• _TASK STATEMENT_:
Locate the line that contains "insert: toothbrush (red)" in the entries below, then repeat it and every following line through the line that contains "recolor: wallet (turquoise)", exactly, and no others.

•••••

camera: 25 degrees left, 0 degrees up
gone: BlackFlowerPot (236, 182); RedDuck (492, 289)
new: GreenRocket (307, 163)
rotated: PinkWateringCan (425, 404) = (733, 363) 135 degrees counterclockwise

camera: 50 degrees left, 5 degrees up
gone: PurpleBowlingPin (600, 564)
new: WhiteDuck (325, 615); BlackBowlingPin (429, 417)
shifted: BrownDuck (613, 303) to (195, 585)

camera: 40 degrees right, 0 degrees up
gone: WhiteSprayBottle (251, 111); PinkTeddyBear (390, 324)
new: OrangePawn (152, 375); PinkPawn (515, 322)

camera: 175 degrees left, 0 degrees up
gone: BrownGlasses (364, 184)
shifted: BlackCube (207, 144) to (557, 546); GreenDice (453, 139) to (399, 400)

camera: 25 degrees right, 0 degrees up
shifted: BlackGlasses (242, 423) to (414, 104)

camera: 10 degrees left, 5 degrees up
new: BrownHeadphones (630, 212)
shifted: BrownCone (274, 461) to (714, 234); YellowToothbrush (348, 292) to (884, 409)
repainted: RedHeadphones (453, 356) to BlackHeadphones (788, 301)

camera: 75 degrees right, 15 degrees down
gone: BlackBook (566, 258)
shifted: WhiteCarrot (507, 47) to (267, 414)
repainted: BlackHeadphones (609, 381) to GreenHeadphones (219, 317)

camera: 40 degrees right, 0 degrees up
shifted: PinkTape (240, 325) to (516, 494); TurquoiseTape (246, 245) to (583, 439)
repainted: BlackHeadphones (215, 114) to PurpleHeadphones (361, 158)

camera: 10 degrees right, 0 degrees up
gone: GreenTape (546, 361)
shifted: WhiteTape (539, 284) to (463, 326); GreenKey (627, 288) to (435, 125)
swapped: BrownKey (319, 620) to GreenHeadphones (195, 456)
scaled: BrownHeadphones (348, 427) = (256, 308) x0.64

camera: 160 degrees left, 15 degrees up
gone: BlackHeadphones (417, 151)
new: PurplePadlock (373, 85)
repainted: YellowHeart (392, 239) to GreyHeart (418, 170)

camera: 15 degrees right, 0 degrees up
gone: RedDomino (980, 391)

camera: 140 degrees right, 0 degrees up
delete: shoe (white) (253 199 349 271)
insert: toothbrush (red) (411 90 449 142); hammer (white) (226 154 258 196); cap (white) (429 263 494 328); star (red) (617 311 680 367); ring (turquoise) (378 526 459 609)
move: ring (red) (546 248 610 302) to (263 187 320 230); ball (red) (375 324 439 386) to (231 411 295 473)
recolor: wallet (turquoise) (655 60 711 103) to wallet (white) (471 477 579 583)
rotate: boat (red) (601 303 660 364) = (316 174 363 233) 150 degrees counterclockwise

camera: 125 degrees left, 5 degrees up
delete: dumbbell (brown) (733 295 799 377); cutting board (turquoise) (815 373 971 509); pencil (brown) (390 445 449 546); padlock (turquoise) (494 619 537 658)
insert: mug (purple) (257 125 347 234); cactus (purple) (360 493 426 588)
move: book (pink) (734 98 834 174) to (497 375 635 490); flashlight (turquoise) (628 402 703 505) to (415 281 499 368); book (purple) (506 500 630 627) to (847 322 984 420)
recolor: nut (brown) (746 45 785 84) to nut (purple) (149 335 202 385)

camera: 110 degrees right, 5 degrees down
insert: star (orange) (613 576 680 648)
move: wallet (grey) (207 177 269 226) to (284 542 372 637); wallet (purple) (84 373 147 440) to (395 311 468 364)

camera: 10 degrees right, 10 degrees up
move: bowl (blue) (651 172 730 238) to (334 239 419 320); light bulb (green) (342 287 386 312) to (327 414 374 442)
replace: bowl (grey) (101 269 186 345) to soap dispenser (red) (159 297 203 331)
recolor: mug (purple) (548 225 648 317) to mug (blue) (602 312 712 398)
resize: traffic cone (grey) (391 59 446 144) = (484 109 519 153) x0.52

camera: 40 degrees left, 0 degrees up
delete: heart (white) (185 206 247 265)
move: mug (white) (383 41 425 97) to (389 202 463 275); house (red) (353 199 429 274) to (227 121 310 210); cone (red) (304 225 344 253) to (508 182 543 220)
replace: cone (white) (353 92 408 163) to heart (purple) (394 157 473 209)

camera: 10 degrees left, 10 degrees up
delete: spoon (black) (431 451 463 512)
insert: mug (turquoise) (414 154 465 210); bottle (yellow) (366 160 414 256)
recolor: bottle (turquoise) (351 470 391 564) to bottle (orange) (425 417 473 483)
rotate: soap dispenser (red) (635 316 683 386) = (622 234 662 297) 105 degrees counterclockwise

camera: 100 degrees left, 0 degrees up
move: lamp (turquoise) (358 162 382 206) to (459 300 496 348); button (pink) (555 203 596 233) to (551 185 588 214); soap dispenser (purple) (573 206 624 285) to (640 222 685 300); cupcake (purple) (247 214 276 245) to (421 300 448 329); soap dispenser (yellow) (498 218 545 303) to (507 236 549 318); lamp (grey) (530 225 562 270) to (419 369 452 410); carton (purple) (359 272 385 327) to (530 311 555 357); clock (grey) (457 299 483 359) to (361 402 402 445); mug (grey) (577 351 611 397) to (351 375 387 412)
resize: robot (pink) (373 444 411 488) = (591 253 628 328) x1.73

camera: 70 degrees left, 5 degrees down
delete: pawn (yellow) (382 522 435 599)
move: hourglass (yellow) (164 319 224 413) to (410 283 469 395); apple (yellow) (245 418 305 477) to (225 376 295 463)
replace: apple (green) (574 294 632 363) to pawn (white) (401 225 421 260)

•••••

• _EXERCISE SOLUTION_:
insert: toothbrush (red) (411 90 449 142); hammer (white) (226 154 258 196); cap (white) (429 263 494 328); star (red) (617 311 680 367); ring (turquoise) (378 526 459 609)
move: ring (red) (546 248 610 302) to (263 187 320 230); ball (red) (375 324 439 386) to (231 411 295 473)
recolor: wallet (turquoise) (655 60 711 103) to wallet (white) (471 477 579 583)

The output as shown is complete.